◆ Instructions for the task
Look below for the lines from the one with "felt pen (rose-pink)" to the one with "none -> sneaker (rose-pink) (500 175)", and copy exactly those lines, both ends included.

◆ Recorded data
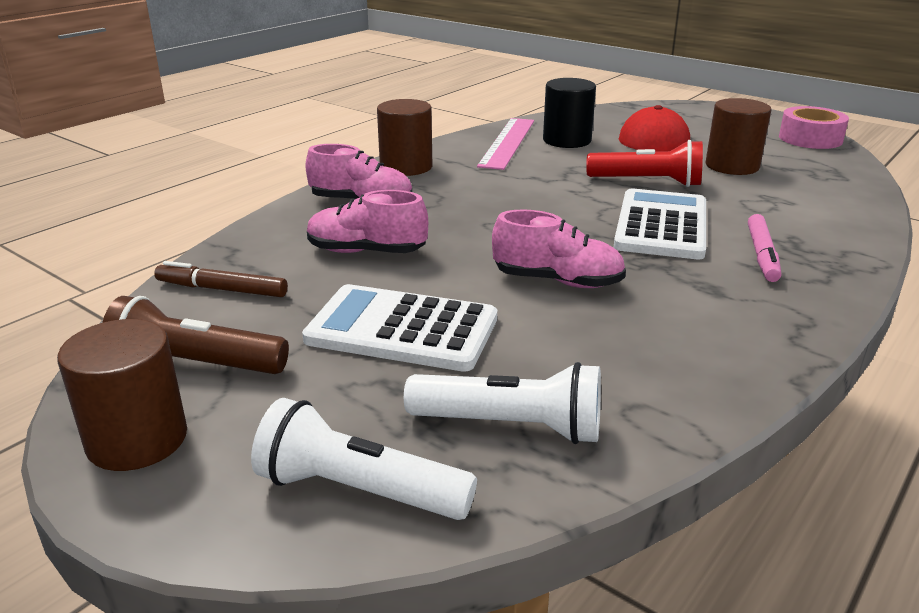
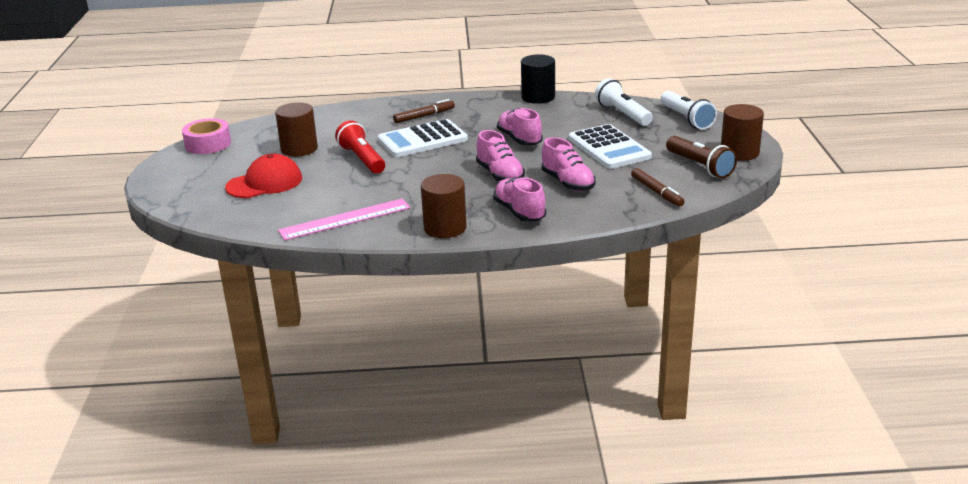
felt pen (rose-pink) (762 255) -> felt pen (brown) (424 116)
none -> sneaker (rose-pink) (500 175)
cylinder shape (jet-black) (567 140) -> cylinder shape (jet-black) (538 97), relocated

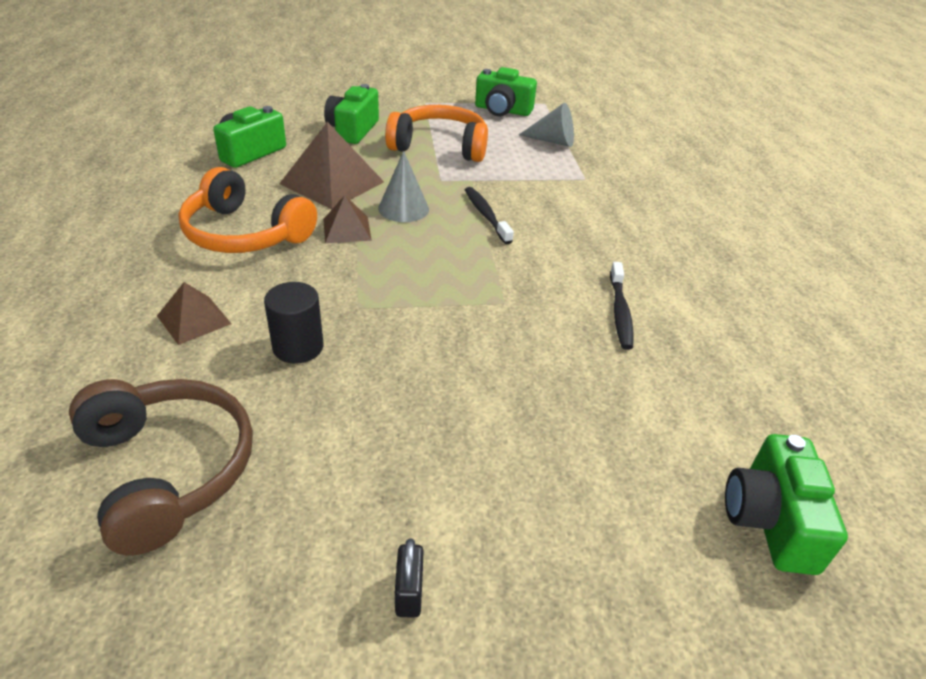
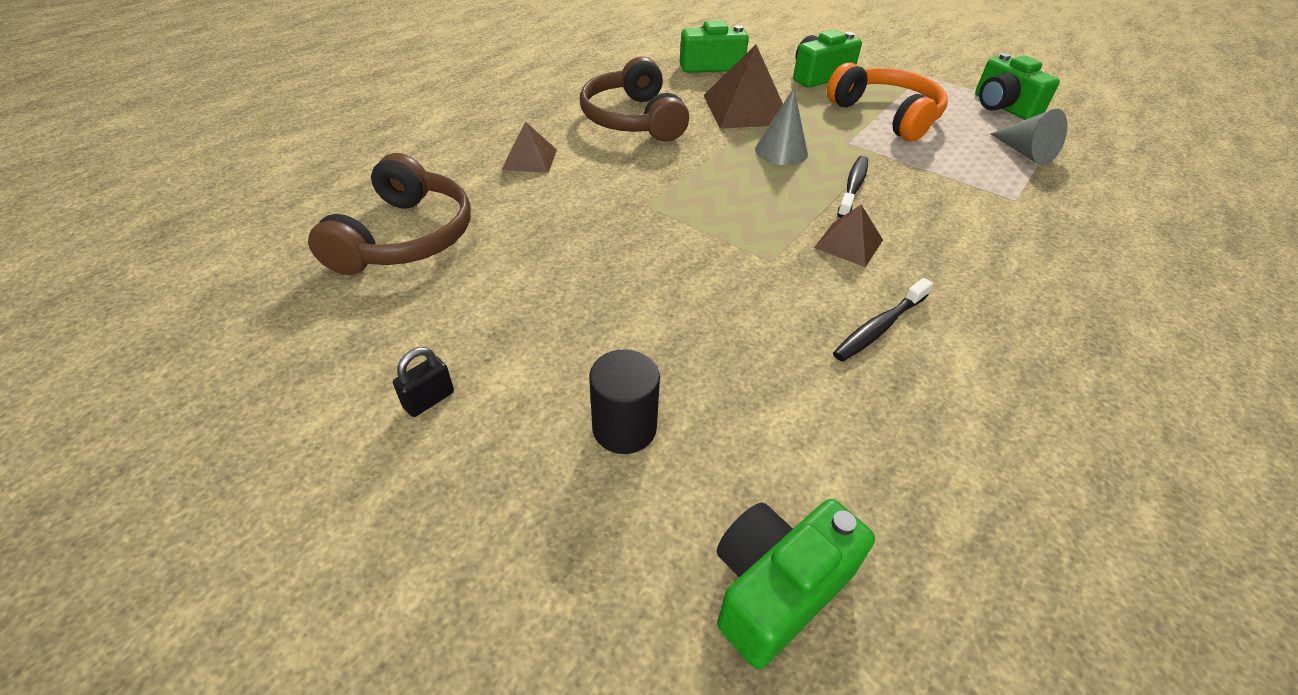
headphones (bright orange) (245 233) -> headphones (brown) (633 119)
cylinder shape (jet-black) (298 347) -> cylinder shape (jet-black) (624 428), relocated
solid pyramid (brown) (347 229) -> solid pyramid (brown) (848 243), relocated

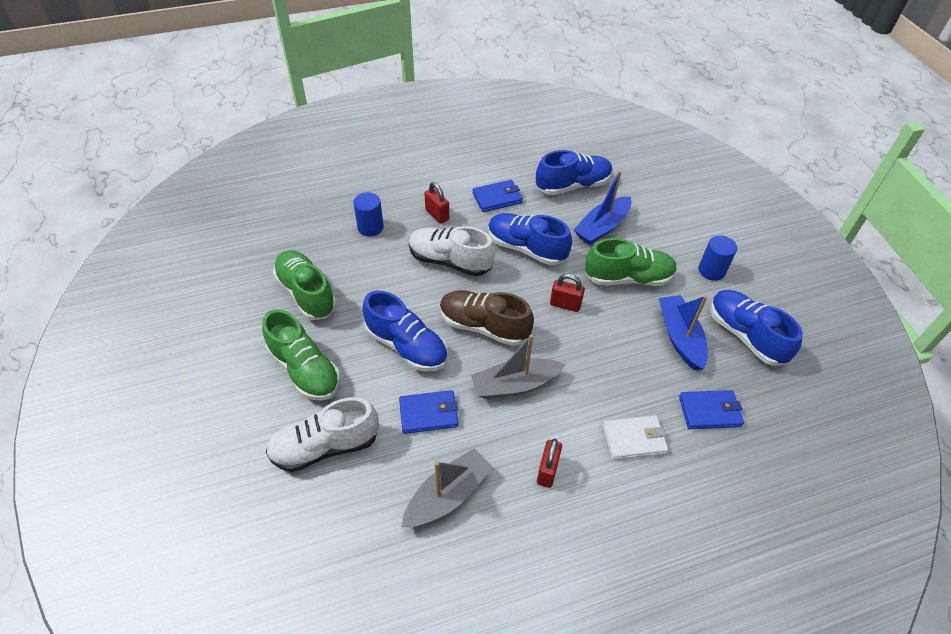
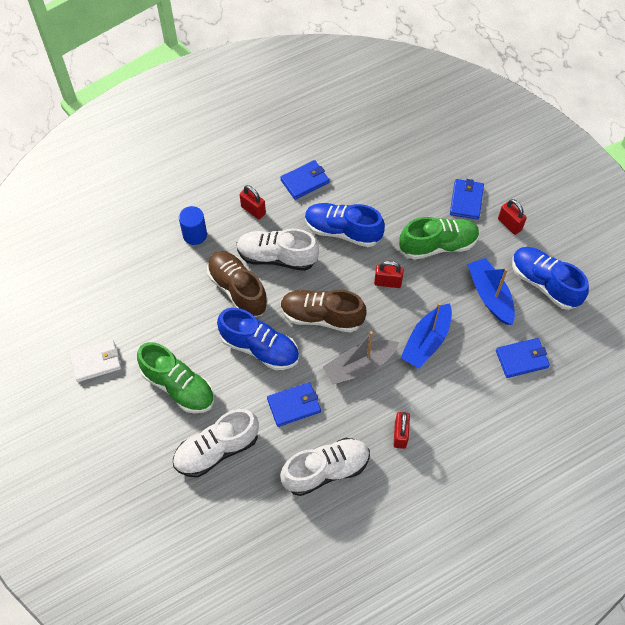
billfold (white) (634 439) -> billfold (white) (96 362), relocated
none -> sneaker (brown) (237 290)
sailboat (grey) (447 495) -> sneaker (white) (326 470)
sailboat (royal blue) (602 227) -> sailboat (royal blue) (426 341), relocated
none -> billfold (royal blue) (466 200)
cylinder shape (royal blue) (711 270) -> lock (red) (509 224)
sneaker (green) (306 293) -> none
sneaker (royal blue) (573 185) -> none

--

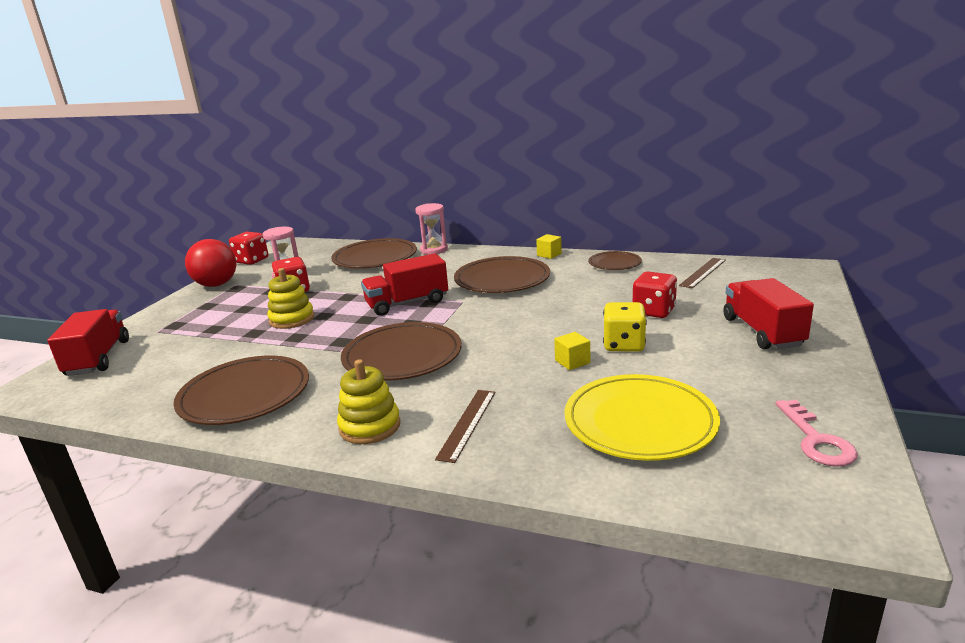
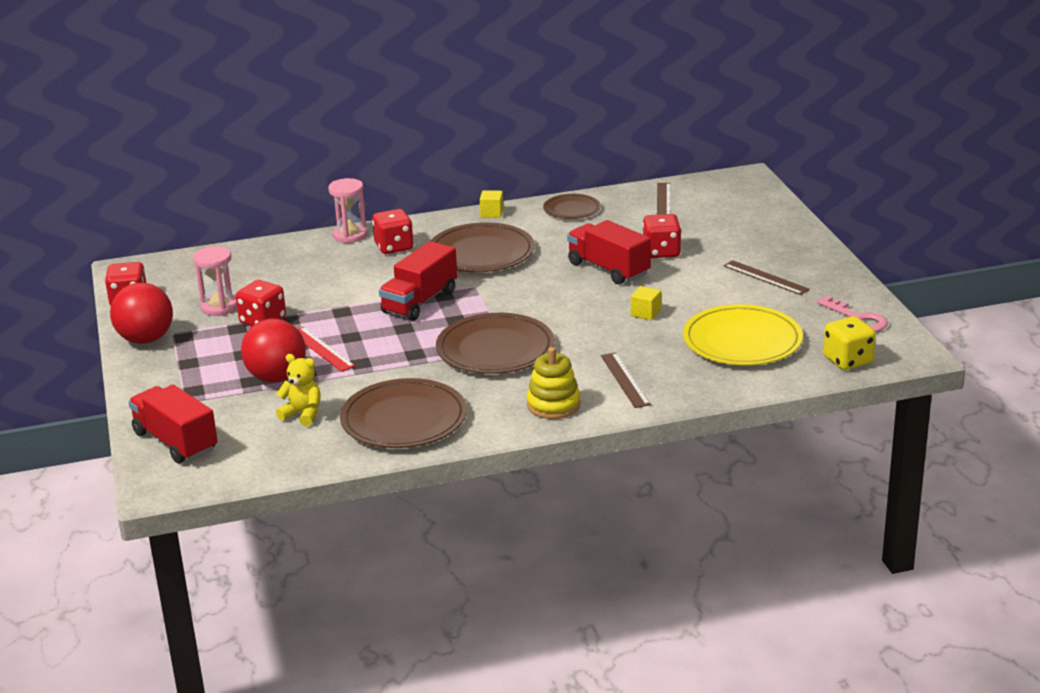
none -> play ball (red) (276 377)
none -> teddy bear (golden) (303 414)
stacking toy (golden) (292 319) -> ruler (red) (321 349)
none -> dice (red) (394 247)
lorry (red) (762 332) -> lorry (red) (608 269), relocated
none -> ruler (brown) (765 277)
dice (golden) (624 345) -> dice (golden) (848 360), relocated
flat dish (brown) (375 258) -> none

◆ Written reply
felt pen (rose-pink) (762 255) -> felt pen (brown) (424 116)
none -> sneaker (rose-pink) (500 175)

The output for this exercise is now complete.